The answer must be an exact reproduction of all the entries.

# RECORDS SUPPLIED:
########

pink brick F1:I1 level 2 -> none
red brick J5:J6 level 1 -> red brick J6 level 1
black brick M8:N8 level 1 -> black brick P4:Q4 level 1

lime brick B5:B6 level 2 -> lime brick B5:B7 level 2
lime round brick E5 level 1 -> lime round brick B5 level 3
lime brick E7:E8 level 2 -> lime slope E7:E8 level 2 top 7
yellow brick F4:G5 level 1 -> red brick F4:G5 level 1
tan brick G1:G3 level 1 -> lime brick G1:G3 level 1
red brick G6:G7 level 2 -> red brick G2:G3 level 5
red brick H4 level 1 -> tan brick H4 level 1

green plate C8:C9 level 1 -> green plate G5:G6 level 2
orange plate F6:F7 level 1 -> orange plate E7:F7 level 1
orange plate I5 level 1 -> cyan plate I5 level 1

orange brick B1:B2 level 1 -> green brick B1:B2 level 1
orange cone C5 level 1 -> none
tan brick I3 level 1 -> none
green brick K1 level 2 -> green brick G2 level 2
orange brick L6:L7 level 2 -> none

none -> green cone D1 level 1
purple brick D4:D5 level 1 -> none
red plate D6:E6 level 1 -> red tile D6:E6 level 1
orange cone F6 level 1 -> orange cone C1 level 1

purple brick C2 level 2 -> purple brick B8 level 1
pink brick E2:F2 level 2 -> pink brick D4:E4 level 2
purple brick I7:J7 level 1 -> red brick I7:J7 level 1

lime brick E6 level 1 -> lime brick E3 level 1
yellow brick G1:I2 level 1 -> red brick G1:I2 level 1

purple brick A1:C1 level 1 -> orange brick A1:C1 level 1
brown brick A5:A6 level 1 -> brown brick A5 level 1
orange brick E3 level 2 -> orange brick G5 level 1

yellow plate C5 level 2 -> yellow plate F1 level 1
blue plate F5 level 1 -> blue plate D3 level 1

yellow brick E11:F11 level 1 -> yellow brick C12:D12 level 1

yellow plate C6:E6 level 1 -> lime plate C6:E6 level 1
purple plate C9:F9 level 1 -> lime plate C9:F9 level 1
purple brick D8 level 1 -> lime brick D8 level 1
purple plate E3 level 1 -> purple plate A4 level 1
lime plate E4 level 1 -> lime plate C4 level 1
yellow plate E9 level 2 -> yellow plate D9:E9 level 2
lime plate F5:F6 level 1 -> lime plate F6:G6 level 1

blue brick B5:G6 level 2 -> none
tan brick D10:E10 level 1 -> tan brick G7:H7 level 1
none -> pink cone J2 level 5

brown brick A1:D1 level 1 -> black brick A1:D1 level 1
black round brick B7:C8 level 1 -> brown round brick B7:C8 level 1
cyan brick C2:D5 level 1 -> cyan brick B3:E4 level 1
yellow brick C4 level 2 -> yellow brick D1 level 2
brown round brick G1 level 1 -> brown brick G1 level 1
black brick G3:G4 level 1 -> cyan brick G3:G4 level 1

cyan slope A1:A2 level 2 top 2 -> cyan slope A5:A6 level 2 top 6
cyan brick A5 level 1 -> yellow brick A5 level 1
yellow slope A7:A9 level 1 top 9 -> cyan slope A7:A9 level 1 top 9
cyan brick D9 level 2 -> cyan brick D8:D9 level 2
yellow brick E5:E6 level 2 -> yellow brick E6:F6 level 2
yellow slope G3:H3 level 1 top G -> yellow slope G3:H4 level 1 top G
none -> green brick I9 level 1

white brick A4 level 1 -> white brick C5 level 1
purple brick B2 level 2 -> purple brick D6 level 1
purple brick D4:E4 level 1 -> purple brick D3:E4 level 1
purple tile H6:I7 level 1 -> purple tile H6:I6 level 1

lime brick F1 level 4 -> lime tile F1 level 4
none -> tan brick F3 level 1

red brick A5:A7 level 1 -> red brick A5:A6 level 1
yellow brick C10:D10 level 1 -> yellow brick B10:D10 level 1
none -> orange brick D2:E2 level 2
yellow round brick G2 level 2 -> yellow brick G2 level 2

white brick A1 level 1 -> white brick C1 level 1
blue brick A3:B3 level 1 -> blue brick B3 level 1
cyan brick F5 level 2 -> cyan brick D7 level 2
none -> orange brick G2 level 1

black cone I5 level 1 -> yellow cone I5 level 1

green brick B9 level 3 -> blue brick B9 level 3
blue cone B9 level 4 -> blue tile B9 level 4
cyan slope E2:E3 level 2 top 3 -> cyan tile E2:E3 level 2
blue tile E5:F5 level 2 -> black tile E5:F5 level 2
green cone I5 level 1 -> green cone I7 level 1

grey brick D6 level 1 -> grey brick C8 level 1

########

# ANSWER SECTION:
pink brick F1:I1 level 2 -> none
red brick J5:J6 level 1 -> red brick J6 level 1
black brick M8:N8 level 1 -> black brick P4:Q4 level 1

lime brick B5:B6 level 2 -> lime brick B5:B7 level 2
lime round brick E5 level 1 -> lime round brick B5 level 3
lime brick E7:E8 level 2 -> lime slope E7:E8 level 2 top 7
yellow brick F4:G5 level 1 -> red brick F4:G5 level 1
tan brick G1:G3 level 1 -> lime brick G1:G3 level 1
red brick G6:G7 level 2 -> red brick G2:G3 level 5
red brick H4 level 1 -> tan brick H4 level 1

green plate C8:C9 level 1 -> green plate G5:G6 level 2
orange plate F6:F7 level 1 -> orange plate E7:F7 level 1
orange plate I5 level 1 -> cyan plate I5 level 1

orange brick B1:B2 level 1 -> green brick B1:B2 level 1
orange cone C5 level 1 -> none
tan brick I3 level 1 -> none
green brick K1 level 2 -> green brick G2 level 2
orange brick L6:L7 level 2 -> none

none -> green cone D1 level 1
purple brick D4:D5 level 1 -> none
red plate D6:E6 level 1 -> red tile D6:E6 level 1
orange cone F6 level 1 -> orange cone C1 level 1

purple brick C2 level 2 -> purple brick B8 level 1
pink brick E2:F2 level 2 -> pink brick D4:E4 level 2
purple brick I7:J7 level 1 -> red brick I7:J7 level 1

lime brick E6 level 1 -> lime brick E3 level 1
yellow brick G1:I2 level 1 -> red brick G1:I2 level 1

purple brick A1:C1 level 1 -> orange brick A1:C1 level 1
brown brick A5:A6 level 1 -> brown brick A5 level 1
orange brick E3 level 2 -> orange brick G5 level 1

yellow plate C5 level 2 -> yellow plate F1 level 1
blue plate F5 level 1 -> blue plate D3 level 1

yellow brick E11:F11 level 1 -> yellow brick C12:D12 level 1

yellow plate C6:E6 level 1 -> lime plate C6:E6 level 1
purple plate C9:F9 level 1 -> lime plate C9:F9 level 1
purple brick D8 level 1 -> lime brick D8 level 1
purple plate E3 level 1 -> purple plate A4 level 1
lime plate E4 level 1 -> lime plate C4 level 1
yellow plate E9 level 2 -> yellow plate D9:E9 level 2
lime plate F5:F6 level 1 -> lime plate F6:G6 level 1

blue brick B5:G6 level 2 -> none
tan brick D10:E10 level 1 -> tan brick G7:H7 level 1
none -> pink cone J2 level 5

brown brick A1:D1 level 1 -> black brick A1:D1 level 1
black round brick B7:C8 level 1 -> brown round brick B7:C8 level 1
cyan brick C2:D5 level 1 -> cyan brick B3:E4 level 1
yellow brick C4 level 2 -> yellow brick D1 level 2
brown round brick G1 level 1 -> brown brick G1 level 1
black brick G3:G4 level 1 -> cyan brick G3:G4 level 1

cyan slope A1:A2 level 2 top 2 -> cyan slope A5:A6 level 2 top 6
cyan brick A5 level 1 -> yellow brick A5 level 1
yellow slope A7:A9 level 1 top 9 -> cyan slope A7:A9 level 1 top 9
cyan brick D9 level 2 -> cyan brick D8:D9 level 2
yellow brick E5:E6 level 2 -> yellow brick E6:F6 level 2
yellow slope G3:H3 level 1 top G -> yellow slope G3:H4 level 1 top G
none -> green brick I9 level 1

white brick A4 level 1 -> white brick C5 level 1
purple brick B2 level 2 -> purple brick D6 level 1
purple brick D4:E4 level 1 -> purple brick D3:E4 level 1
purple tile H6:I7 level 1 -> purple tile H6:I6 level 1

lime brick F1 level 4 -> lime tile F1 level 4
none -> tan brick F3 level 1

red brick A5:A7 level 1 -> red brick A5:A6 level 1
yellow brick C10:D10 level 1 -> yellow brick B10:D10 level 1
none -> orange brick D2:E2 level 2
yellow round brick G2 level 2 -> yellow brick G2 level 2

white brick A1 level 1 -> white brick C1 level 1
blue brick A3:B3 level 1 -> blue brick B3 level 1
cyan brick F5 level 2 -> cyan brick D7 level 2
none -> orange brick G2 level 1

black cone I5 level 1 -> yellow cone I5 level 1

green brick B9 level 3 -> blue brick B9 level 3
blue cone B9 level 4 -> blue tile B9 level 4
cyan slope E2:E3 level 2 top 3 -> cyan tile E2:E3 level 2
blue tile E5:F5 level 2 -> black tile E5:F5 level 2
green cone I5 level 1 -> green cone I7 level 1

grey brick D6 level 1 -> grey brick C8 level 1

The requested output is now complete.